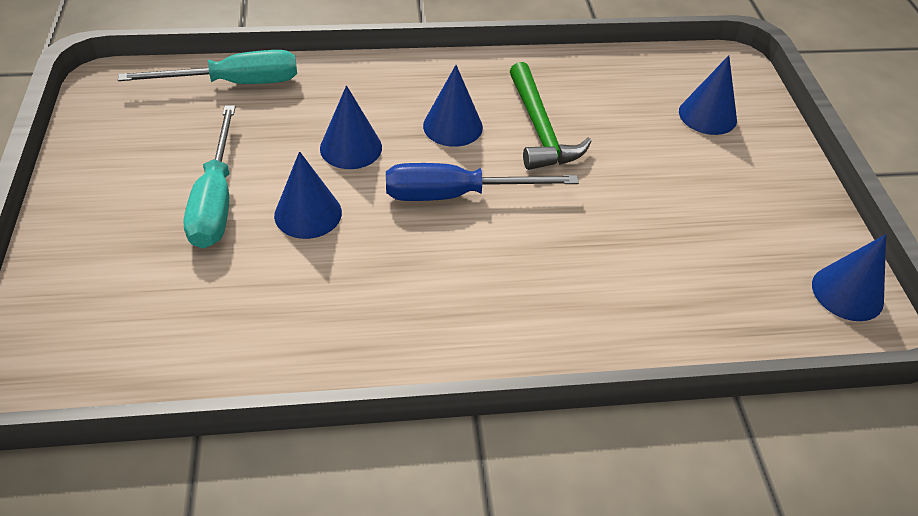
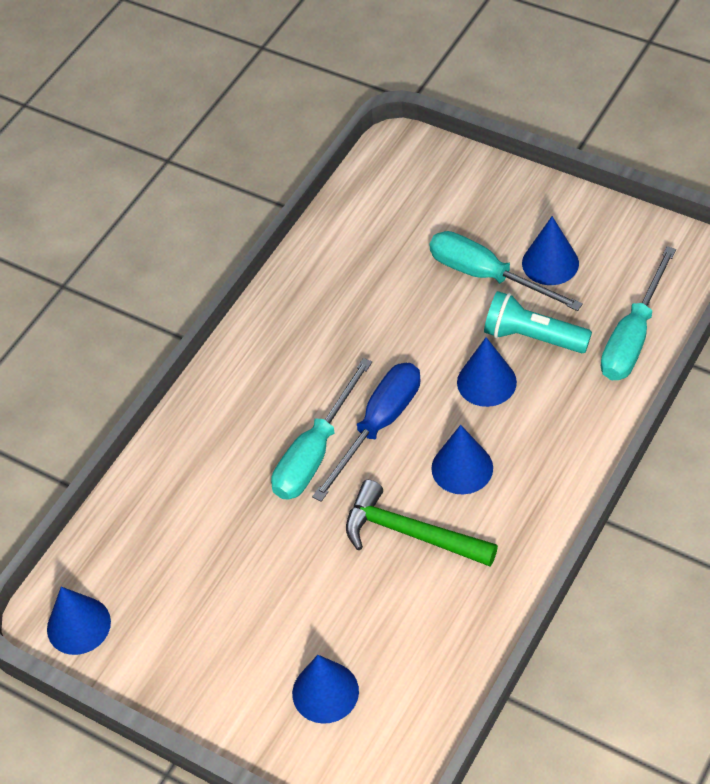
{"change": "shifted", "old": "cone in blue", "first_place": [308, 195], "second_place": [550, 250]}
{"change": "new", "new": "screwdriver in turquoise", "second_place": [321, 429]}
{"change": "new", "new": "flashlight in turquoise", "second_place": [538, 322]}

==

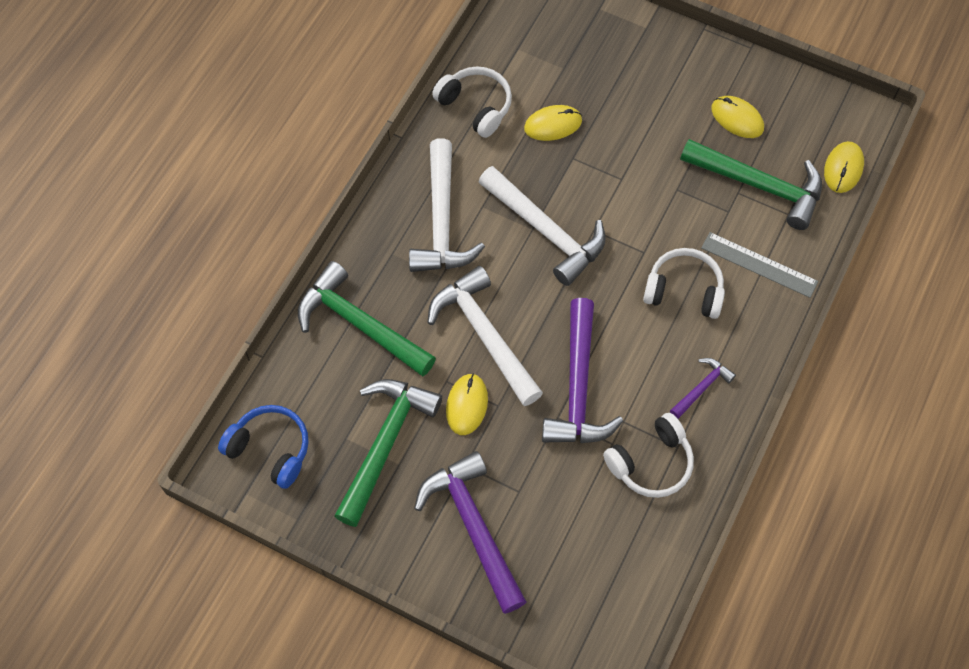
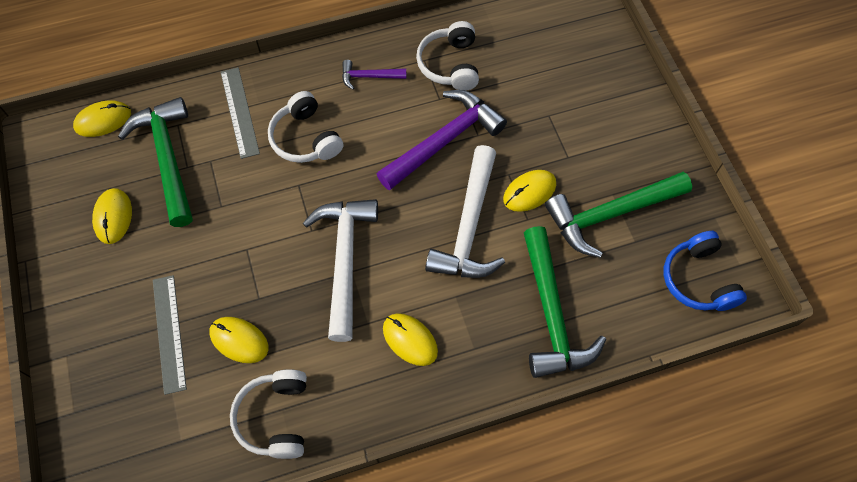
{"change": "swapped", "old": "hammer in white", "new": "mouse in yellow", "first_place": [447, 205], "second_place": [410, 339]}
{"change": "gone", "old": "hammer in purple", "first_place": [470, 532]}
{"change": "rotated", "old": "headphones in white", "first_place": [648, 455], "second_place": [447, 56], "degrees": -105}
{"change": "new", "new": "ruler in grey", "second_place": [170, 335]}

• Activity
Search the entries for the word "white" and pick out every line that holds it.

• Solution to this task
{"change": "swapped", "old": "hammer in white", "new": "mouse in yellow", "first_place": [447, 205], "second_place": [410, 339]}
{"change": "rotated", "old": "headphones in white", "first_place": [648, 455], "second_place": [447, 56], "degrees": -105}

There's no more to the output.